-- start --
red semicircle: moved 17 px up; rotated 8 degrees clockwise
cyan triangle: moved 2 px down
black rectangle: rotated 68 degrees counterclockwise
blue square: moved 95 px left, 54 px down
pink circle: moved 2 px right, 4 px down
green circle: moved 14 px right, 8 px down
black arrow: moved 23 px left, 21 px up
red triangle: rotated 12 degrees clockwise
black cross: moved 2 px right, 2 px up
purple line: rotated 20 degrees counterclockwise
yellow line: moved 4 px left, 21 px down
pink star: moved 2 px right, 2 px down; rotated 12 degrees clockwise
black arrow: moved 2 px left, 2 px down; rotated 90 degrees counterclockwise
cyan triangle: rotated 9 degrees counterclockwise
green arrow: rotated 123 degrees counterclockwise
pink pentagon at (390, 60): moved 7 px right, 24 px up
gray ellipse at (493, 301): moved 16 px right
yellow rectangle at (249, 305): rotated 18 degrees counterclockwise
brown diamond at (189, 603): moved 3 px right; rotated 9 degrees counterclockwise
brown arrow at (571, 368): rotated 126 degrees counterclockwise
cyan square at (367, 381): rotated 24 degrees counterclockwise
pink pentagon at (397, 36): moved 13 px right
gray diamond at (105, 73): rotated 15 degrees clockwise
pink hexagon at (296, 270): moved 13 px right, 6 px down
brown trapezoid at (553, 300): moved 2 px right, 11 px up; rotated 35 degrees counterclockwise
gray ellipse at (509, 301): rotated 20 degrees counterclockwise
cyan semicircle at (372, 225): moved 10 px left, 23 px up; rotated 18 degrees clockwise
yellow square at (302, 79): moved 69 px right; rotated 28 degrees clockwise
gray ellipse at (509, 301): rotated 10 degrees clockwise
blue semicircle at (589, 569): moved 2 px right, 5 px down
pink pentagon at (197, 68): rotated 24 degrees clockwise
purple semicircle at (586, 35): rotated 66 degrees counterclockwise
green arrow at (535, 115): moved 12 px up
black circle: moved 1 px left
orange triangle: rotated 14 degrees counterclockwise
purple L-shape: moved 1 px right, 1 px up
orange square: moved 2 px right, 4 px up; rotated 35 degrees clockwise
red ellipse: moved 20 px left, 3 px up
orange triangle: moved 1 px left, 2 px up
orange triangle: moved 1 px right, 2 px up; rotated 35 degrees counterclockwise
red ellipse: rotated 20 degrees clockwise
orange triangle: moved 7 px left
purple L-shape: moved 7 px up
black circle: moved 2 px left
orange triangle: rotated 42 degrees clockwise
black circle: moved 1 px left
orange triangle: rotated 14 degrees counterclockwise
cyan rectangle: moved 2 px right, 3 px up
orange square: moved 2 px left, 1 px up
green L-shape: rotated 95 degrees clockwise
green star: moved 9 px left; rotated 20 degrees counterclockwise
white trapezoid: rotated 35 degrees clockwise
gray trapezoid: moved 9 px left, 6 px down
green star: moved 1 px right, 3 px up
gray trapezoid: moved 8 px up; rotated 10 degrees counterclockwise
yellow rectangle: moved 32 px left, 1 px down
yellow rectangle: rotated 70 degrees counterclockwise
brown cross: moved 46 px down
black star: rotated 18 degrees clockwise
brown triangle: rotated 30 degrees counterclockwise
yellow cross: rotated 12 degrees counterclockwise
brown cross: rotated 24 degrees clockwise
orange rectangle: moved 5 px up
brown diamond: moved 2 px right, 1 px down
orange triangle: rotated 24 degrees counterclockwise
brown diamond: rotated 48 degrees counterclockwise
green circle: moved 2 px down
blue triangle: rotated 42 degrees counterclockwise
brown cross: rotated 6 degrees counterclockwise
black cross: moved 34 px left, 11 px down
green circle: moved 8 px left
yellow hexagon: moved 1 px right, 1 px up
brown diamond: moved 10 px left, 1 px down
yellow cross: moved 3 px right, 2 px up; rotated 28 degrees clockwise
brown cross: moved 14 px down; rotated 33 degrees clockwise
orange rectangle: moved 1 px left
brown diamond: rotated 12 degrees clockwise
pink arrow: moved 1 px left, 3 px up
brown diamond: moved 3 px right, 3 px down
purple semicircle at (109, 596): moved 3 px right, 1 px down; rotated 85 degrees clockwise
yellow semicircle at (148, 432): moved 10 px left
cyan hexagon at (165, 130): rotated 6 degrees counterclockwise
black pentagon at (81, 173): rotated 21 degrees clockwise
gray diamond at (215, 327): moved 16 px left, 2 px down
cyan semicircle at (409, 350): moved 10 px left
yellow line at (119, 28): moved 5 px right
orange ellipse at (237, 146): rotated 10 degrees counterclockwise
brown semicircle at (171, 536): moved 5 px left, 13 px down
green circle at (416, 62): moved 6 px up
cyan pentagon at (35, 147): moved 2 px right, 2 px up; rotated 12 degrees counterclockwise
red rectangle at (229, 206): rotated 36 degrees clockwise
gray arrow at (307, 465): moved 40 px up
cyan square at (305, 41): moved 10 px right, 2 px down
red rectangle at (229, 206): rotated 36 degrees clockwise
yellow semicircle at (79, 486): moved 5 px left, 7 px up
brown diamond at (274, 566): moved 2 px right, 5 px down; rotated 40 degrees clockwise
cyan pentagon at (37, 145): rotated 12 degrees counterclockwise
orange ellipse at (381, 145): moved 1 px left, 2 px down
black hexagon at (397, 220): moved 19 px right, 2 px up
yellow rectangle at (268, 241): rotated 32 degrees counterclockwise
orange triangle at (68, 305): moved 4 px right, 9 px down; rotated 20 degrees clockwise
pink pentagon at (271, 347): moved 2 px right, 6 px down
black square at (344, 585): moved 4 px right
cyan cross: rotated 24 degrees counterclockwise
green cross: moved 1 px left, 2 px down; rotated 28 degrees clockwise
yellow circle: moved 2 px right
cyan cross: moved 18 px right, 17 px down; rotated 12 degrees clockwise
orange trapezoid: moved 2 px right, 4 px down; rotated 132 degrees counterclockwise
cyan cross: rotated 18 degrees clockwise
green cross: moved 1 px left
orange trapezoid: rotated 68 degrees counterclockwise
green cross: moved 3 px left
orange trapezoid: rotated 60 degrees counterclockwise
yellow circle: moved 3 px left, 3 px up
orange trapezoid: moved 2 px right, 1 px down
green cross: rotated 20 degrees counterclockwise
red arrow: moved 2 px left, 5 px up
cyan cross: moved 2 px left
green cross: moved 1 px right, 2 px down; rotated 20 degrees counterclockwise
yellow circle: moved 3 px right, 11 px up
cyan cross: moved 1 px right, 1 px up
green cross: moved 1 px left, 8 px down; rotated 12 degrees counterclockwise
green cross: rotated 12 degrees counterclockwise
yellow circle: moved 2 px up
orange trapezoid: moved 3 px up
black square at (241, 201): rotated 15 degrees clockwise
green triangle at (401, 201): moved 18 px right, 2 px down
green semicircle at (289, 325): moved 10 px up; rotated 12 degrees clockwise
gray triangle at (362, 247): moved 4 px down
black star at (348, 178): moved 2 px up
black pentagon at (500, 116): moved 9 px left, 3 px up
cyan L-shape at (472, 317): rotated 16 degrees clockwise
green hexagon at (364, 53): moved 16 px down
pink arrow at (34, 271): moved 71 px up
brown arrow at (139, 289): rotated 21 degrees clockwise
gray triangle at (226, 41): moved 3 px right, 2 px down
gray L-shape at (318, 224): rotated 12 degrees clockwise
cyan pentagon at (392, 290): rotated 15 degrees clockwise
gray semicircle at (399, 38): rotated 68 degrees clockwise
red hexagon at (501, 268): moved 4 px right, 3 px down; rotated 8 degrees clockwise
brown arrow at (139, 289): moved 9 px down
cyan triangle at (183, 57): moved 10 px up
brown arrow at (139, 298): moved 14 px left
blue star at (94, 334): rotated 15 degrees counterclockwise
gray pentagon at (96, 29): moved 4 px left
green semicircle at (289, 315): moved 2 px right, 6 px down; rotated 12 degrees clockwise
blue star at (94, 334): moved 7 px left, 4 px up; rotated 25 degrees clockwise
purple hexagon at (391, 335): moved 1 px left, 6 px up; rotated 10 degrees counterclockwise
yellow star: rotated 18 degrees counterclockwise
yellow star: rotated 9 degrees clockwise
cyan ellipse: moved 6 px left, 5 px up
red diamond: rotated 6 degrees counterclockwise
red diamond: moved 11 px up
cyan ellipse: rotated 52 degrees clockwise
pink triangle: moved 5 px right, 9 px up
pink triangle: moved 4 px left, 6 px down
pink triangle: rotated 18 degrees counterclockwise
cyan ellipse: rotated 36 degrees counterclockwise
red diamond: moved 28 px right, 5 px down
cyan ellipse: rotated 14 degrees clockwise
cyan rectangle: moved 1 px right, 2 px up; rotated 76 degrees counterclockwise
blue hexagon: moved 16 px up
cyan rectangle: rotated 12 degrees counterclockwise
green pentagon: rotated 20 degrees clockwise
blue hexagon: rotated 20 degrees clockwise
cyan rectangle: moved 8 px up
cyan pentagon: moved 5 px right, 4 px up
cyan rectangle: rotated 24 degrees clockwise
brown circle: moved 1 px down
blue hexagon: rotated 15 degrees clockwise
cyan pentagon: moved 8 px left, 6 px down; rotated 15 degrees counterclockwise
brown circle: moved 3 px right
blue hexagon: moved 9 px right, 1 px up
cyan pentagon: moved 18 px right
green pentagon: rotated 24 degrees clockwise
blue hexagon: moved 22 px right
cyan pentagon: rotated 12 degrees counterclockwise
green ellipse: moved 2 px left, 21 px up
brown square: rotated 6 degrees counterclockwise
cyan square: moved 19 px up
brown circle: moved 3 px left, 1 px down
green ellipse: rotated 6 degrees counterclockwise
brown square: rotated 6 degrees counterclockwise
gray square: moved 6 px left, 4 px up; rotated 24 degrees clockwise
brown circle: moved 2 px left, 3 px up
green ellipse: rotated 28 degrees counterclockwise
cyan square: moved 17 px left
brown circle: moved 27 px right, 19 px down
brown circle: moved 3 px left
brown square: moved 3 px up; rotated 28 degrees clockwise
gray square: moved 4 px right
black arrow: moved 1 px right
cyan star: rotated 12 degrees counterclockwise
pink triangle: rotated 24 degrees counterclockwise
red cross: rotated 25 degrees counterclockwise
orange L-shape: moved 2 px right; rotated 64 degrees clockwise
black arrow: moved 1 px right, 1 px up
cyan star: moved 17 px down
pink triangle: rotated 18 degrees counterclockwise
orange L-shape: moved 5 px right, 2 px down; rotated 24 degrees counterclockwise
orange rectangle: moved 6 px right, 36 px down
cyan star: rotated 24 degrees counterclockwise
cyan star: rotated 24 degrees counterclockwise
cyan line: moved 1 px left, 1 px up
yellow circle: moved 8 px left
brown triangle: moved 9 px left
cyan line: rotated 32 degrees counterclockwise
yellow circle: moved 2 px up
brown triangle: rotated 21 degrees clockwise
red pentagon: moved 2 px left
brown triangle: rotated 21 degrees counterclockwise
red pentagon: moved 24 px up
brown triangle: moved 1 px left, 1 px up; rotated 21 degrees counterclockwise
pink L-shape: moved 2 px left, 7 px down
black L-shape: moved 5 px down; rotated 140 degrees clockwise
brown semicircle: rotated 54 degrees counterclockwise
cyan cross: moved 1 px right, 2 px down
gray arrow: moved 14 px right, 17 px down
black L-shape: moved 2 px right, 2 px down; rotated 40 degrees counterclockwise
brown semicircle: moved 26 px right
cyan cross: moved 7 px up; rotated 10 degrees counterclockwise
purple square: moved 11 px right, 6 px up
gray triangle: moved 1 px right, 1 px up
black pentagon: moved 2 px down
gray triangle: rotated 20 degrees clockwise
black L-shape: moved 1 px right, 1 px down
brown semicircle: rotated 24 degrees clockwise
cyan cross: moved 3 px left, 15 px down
-- end --
SHORT EXERCISE: Reproduce the rows word for word, starting with the first row and stopping after the row that contains "yellow rectangle at (249, 305): rotated", with both ends included.

THE SOLUTION:
red semicircle: moved 17 px up; rotated 8 degrees clockwise
cyan triangle: moved 2 px down
black rectangle: rotated 68 degrees counterclockwise
blue square: moved 95 px left, 54 px down
pink circle: moved 2 px right, 4 px down
green circle: moved 14 px right, 8 px down
black arrow: moved 23 px left, 21 px up
red triangle: rotated 12 degrees clockwise
black cross: moved 2 px right, 2 px up
purple line: rotated 20 degrees counterclockwise
yellow line: moved 4 px left, 21 px down
pink star: moved 2 px right, 2 px down; rotated 12 degrees clockwise
black arrow: moved 2 px left, 2 px down; rotated 90 degrees counterclockwise
cyan triangle: rotated 9 degrees counterclockwise
green arrow: rotated 123 degrees counterclockwise
pink pentagon at (390, 60): moved 7 px right, 24 px up
gray ellipse at (493, 301): moved 16 px right
yellow rectangle at (249, 305): rotated 18 degrees counterclockwise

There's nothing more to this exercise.